[Dataset entries]
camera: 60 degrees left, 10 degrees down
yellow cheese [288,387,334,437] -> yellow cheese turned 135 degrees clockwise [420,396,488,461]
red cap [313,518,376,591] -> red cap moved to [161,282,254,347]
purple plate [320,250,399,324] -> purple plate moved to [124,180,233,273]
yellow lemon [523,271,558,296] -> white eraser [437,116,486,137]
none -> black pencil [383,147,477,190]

== TASK GOAL ==
Each line from the one holding "purple plate [320,250,399,324]" down to the end of the records above is to be repeated exactly; no other line belongs in the reply.

== EXERCISE SOLUTION ==
purple plate [320,250,399,324] -> purple plate moved to [124,180,233,273]
yellow lemon [523,271,558,296] -> white eraser [437,116,486,137]
none -> black pencil [383,147,477,190]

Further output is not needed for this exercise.